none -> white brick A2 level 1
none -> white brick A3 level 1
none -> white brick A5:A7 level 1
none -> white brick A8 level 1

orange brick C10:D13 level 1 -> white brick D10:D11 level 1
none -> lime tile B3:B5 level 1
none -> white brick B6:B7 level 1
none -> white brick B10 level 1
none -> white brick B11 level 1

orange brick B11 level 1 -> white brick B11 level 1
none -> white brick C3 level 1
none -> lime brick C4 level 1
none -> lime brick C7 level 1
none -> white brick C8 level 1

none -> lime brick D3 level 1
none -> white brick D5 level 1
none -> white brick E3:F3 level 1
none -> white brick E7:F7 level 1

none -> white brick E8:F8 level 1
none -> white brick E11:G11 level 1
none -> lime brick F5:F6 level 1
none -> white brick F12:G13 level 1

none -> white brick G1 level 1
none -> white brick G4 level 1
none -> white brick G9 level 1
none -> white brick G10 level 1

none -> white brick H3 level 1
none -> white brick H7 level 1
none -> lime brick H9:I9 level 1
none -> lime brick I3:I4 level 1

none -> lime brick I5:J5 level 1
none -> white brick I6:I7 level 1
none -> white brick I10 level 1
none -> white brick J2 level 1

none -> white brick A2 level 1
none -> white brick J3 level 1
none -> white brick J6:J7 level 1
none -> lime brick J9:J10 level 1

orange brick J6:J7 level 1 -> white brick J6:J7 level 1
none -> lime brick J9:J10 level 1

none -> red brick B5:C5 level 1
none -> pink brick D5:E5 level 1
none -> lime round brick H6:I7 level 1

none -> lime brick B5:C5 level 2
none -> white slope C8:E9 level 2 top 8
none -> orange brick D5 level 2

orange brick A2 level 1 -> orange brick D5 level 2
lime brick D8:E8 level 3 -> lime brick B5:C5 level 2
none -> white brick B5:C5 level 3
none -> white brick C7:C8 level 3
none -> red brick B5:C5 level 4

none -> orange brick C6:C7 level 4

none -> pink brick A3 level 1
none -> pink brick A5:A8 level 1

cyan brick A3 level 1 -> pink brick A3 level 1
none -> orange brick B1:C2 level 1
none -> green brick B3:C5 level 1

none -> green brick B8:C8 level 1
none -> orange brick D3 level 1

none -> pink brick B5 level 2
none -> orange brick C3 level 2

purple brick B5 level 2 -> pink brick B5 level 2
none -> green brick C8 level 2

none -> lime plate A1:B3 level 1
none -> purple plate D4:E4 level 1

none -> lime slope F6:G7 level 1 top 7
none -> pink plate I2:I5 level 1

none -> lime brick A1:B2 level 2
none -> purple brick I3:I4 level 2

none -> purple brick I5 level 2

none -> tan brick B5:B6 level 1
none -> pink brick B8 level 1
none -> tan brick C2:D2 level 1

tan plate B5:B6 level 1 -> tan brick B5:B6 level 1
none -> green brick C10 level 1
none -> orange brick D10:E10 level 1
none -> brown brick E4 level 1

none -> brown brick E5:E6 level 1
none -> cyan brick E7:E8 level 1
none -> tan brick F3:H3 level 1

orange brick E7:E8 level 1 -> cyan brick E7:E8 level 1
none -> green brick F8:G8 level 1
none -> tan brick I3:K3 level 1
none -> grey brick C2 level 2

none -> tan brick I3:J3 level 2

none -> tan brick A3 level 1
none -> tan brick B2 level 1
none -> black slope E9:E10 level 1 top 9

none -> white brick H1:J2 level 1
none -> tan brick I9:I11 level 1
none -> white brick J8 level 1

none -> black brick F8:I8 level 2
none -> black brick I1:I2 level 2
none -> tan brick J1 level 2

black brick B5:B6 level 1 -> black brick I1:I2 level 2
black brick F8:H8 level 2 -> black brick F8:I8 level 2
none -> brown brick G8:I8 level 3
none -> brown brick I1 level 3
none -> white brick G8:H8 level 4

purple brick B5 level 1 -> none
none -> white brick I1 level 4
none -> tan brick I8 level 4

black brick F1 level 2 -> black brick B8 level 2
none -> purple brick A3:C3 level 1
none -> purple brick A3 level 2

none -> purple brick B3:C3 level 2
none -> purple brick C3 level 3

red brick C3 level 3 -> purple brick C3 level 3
--
> [EXERCISE DETAILS] Output only the lines from the one with "none -> purple brick B3:C3 level 2" through the last line of the entries above; please keep them exact.

> [OUTPUT]
none -> purple brick B3:C3 level 2
none -> purple brick C3 level 3

red brick C3 level 3 -> purple brick C3 level 3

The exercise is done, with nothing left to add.